§ **EXERCISE GOAL**
Please give back the listing below word for word and drop any images.

§ **PROVIDED MATERIAL**
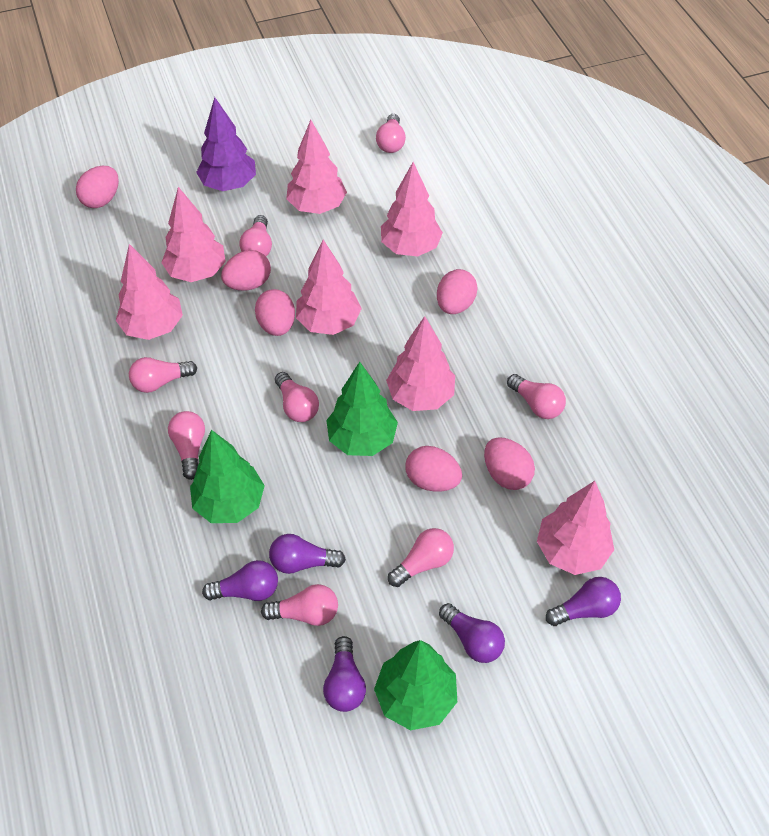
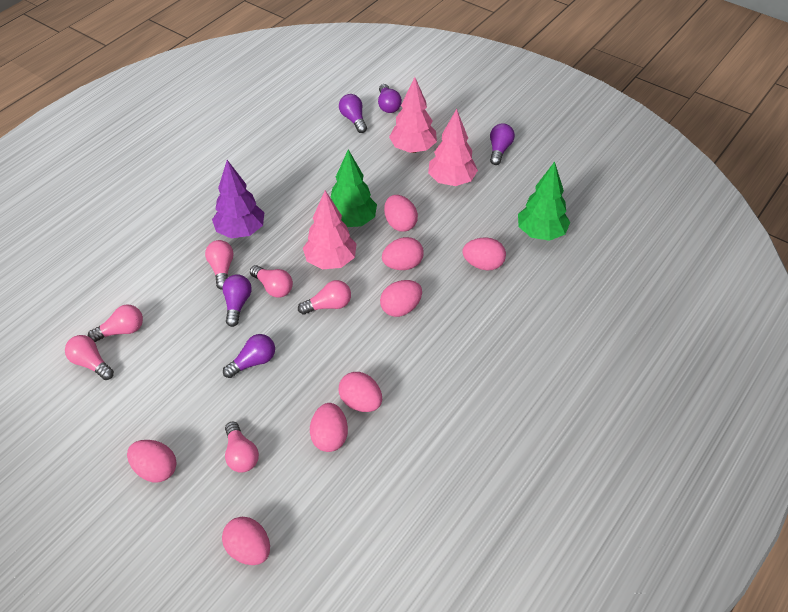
green tree: 3 -> 2
pink egg: 6 -> 8
pink light bulb: 8 -> 6
pink tree: 7 -> 3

§ **OUTPUT OF THE TASK**
green tree: 3 -> 2
pink egg: 6 -> 8
pink light bulb: 8 -> 6
pink tree: 7 -> 3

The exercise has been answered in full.